| Task directions |
Reproduce the listing below in full and exactly; no pictures belong in the copy.

| Listed entries |
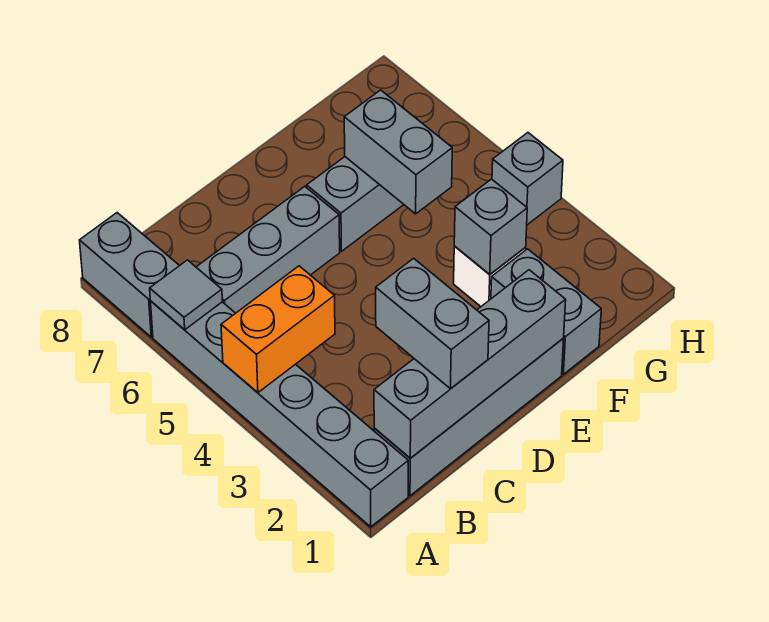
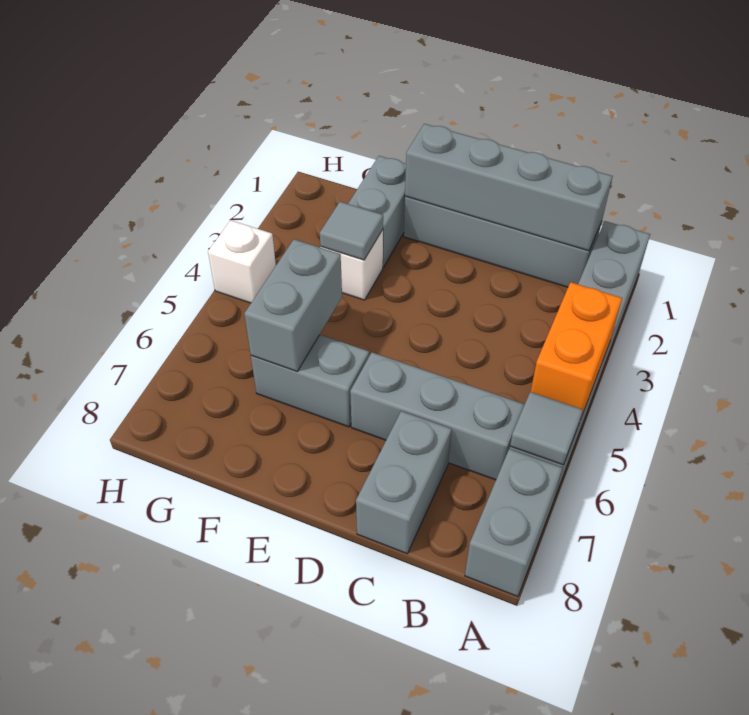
orange brick A4:B4 level 2 -> orange brick A4:A5 level 2
grey brick C1:C2 level 3 -> grey brick C7:C8 level 1
grey brick F3 level 2 -> grey tile F3 level 2
grey brick H4 level 1 -> white brick H4 level 1

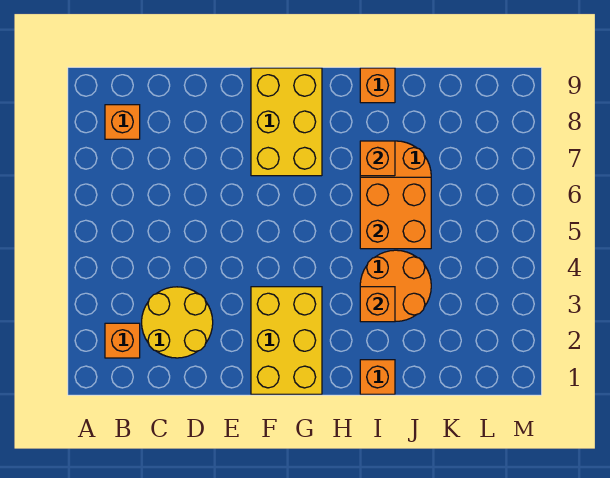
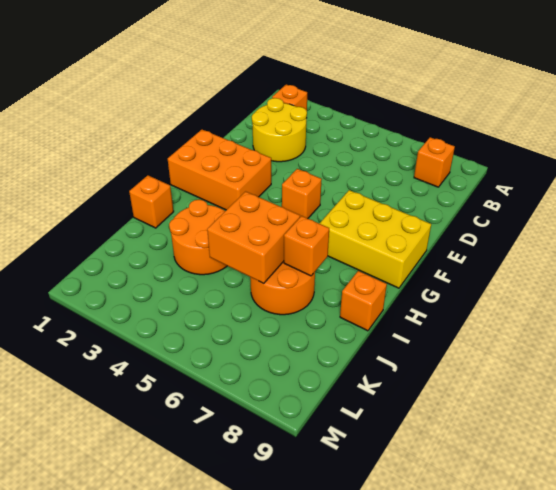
yellow brick F1:G3 level 1 -> orange brick F1:G3 level 1
orange brick I3 level 2 -> orange brick F5 level 1

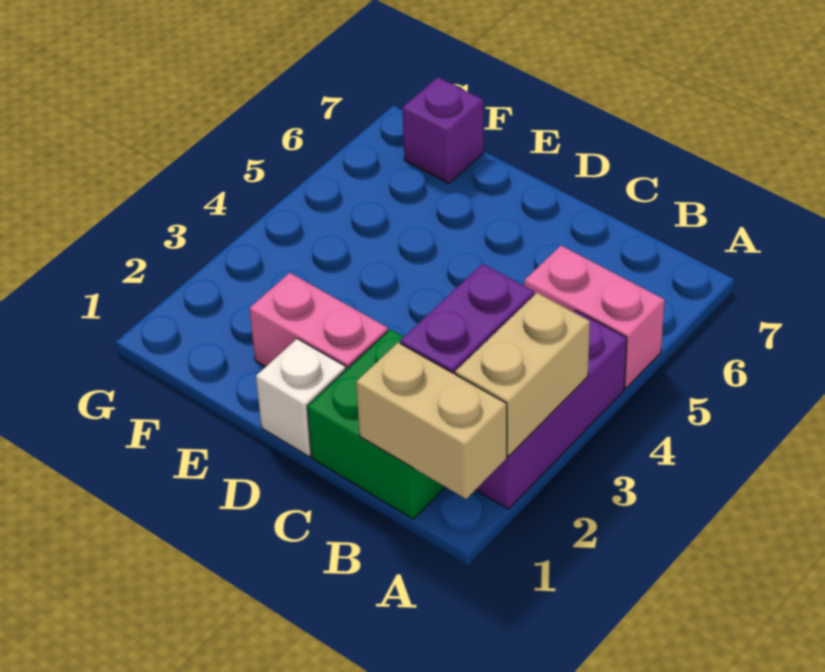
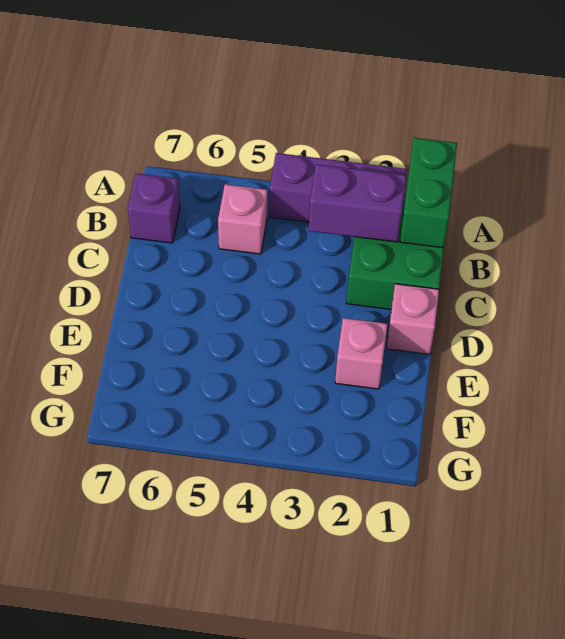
tan brick A1:B1 level 2 -> green brick A1:B1 level 2
tan brick A2:A3 level 2 -> none
pink brick A5:B5 level 1 -> pink brick B5 level 1
white brick D1 level 1 -> pink brick D1 level 1
pink brick D2:E2 level 1 -> pink brick E2 level 1
purple brick F7 level 1 -> purple brick B7 level 1

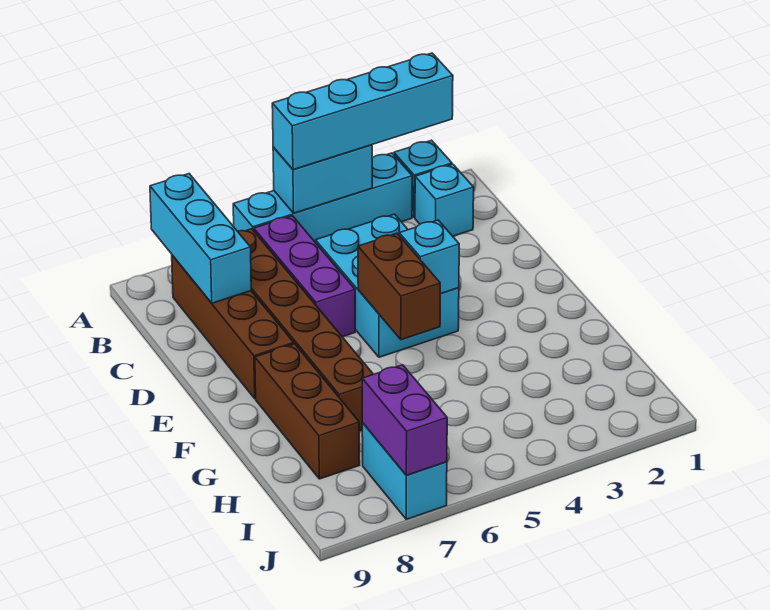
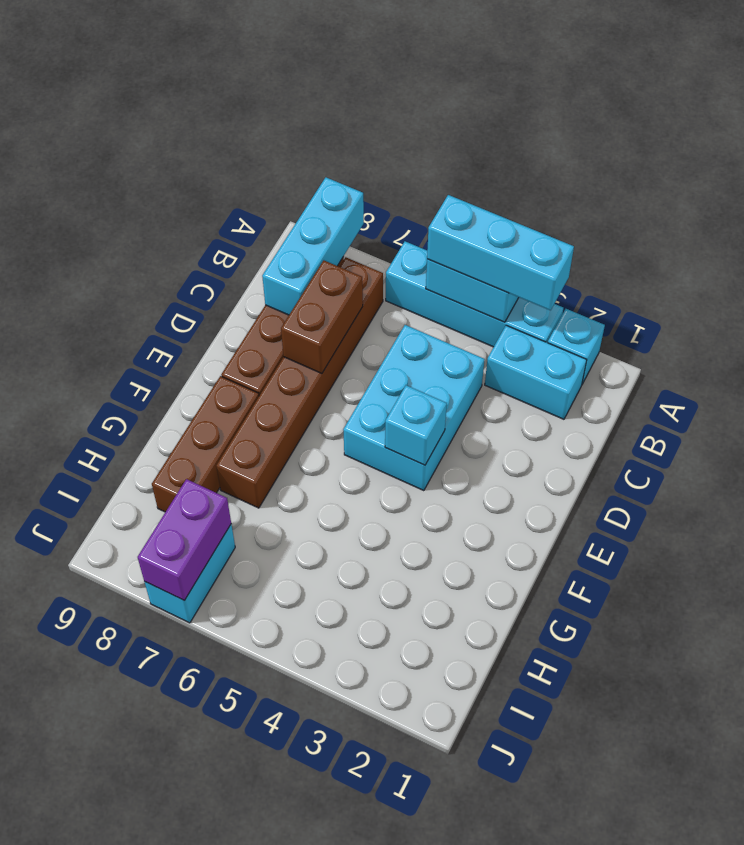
cyan brick A2:A5 level 3 -> cyan brick A3:A5 level 3
cyan brick B2 level 1 -> cyan brick B2:B3 level 1
purple brick B6:D6 level 1 -> none
brown brick E5:F5 level 2 -> brown brick C7:D7 level 2

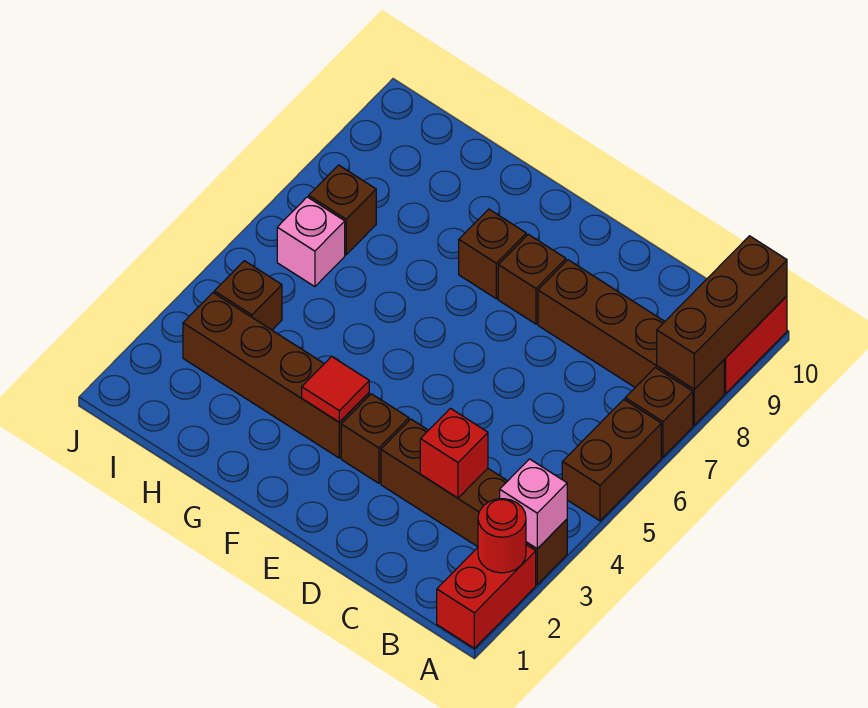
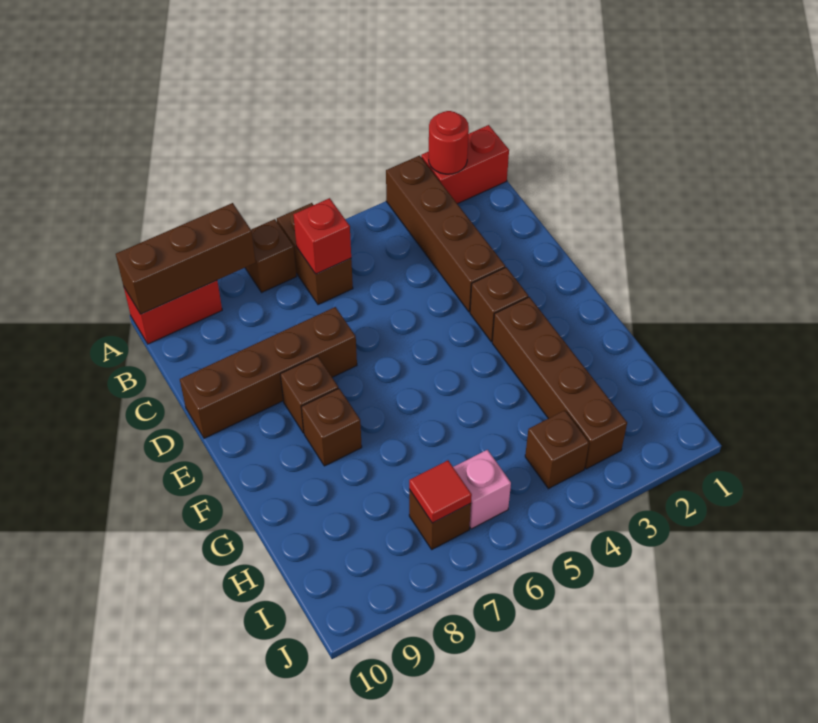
pink brick A3 level 2 -> none
brown brick A5:A6 level 1 -> brown brick A6:B6 level 1
brown brick A8:D8 level 1 -> brown brick D7:D10 level 1
red brick C3 level 2 -> red brick B6 level 2
red tile F3 level 2 -> red tile I7 level 2

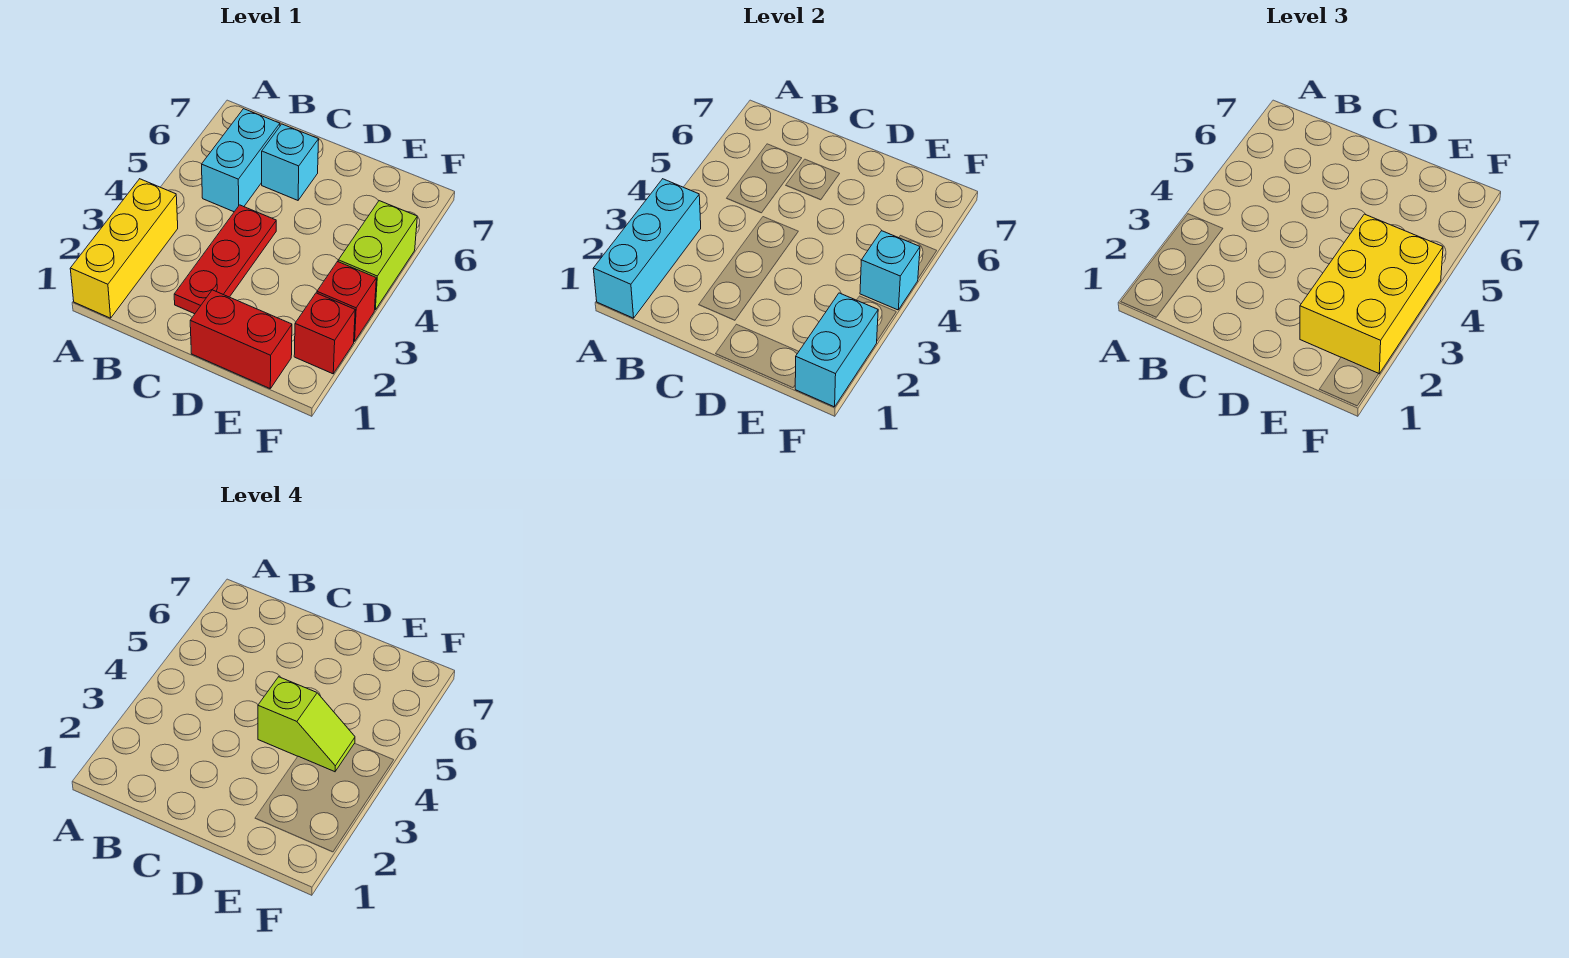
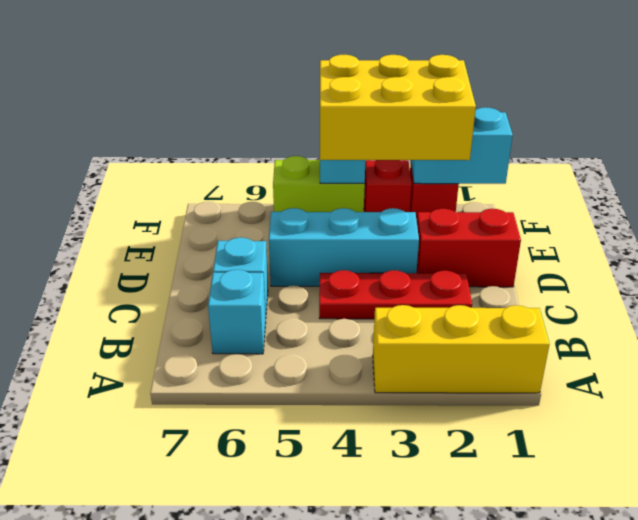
cyan brick A1:A3 level 2 -> cyan brick D3:D5 level 1
cyan brick B5:B6 level 1 -> cyan brick B6 level 1
red brick D1:E1 level 1 -> red brick D1:D2 level 1
lime slope D4:E4 level 4 top D -> none

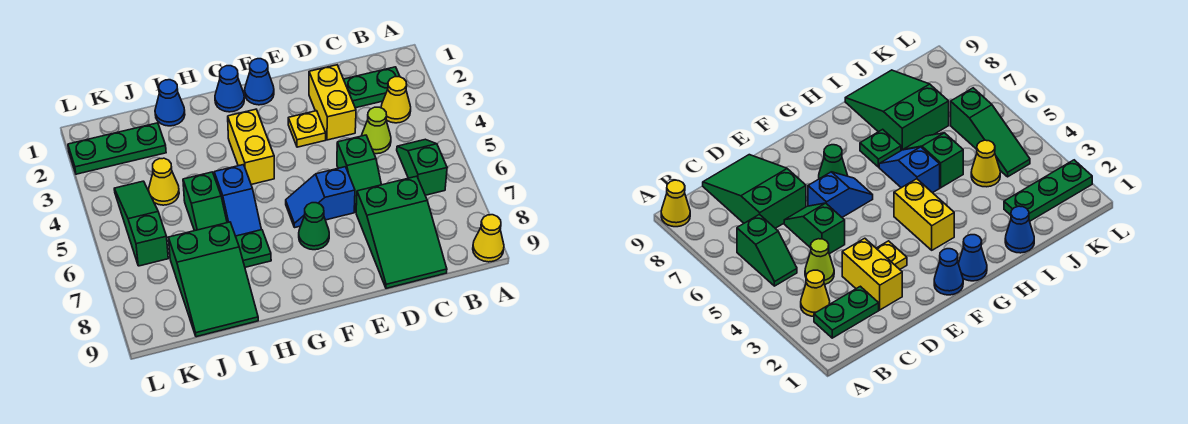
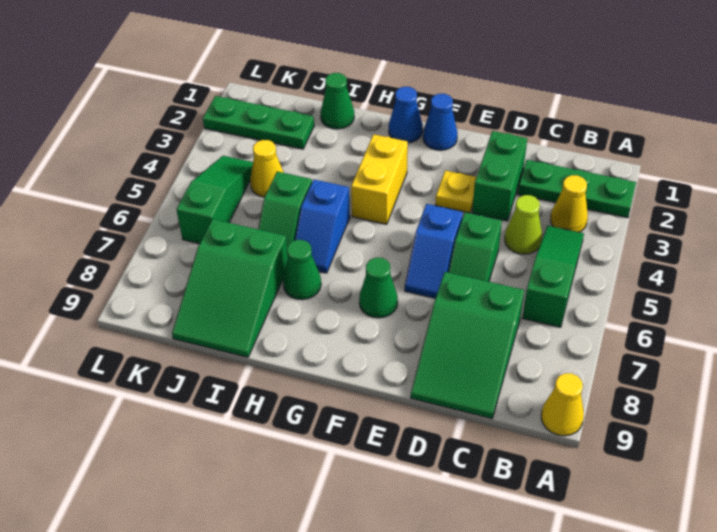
green plate B2:C2 level 1 -> green plate A2:C2 level 1
green slope B5:B6 level 1 top 6 -> green slope B4:B6 level 1 top 6
yellow brick D2:D3 level 1 -> green brick D2:D3 level 1
blue slope E6:F6 level 1 top E -> blue slope E5:E6 level 1 top 5
green plate H7 level 1 -> green cone H7 level 1
blue cone I1 level 1 -> green cone I1 level 1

| Solution to the exercise |
orange brick A4:B4 level 2 -> orange brick A4:A5 level 2
grey brick C1:C2 level 3 -> grey brick C7:C8 level 1
grey brick F3 level 2 -> grey tile F3 level 2
grey brick H4 level 1 -> white brick H4 level 1

yellow brick F1:G3 level 1 -> orange brick F1:G3 level 1
orange brick I3 level 2 -> orange brick F5 level 1

tan brick A1:B1 level 2 -> green brick A1:B1 level 2
tan brick A2:A3 level 2 -> none
pink brick A5:B5 level 1 -> pink brick B5 level 1
white brick D1 level 1 -> pink brick D1 level 1
pink brick D2:E2 level 1 -> pink brick E2 level 1
purple brick F7 level 1 -> purple brick B7 level 1

cyan brick A2:A5 level 3 -> cyan brick A3:A5 level 3
cyan brick B2 level 1 -> cyan brick B2:B3 level 1
purple brick B6:D6 level 1 -> none
brown brick E5:F5 level 2 -> brown brick C7:D7 level 2

pink brick A3 level 2 -> none
brown brick A5:A6 level 1 -> brown brick A6:B6 level 1
brown brick A8:D8 level 1 -> brown brick D7:D10 level 1
red brick C3 level 2 -> red brick B6 level 2
red tile F3 level 2 -> red tile I7 level 2

cyan brick A1:A3 level 2 -> cyan brick D3:D5 level 1
cyan brick B5:B6 level 1 -> cyan brick B6 level 1
red brick D1:E1 level 1 -> red brick D1:D2 level 1
lime slope D4:E4 level 4 top D -> none

green plate B2:C2 level 1 -> green plate A2:C2 level 1
green slope B5:B6 level 1 top 6 -> green slope B4:B6 level 1 top 6
yellow brick D2:D3 level 1 -> green brick D2:D3 level 1
blue slope E6:F6 level 1 top E -> blue slope E5:E6 level 1 top 5
green plate H7 level 1 -> green cone H7 level 1
blue cone I1 level 1 -> green cone I1 level 1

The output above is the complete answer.